## Data for this task

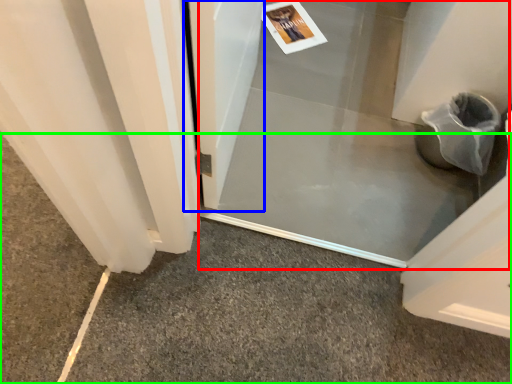
Question: Based on their relative distances, which object is nearer to screen door (highlighted by a red box)? Choose from screen door (highlighted by a blue box) and concrete (highlighted by a green box).

Choices:
 (A) screen door
 (B) concrete

Answer: (A)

## Problem
Copy out every line of the listing above that contains the word "concrete".

## Solution to this exercise
Question: Based on their relative distances, which object is nearer to screen door (highlighted by a red box)? Choose from screen door (highlighted by a blue box) and concrete (highlighted by a green box).
 (B) concrete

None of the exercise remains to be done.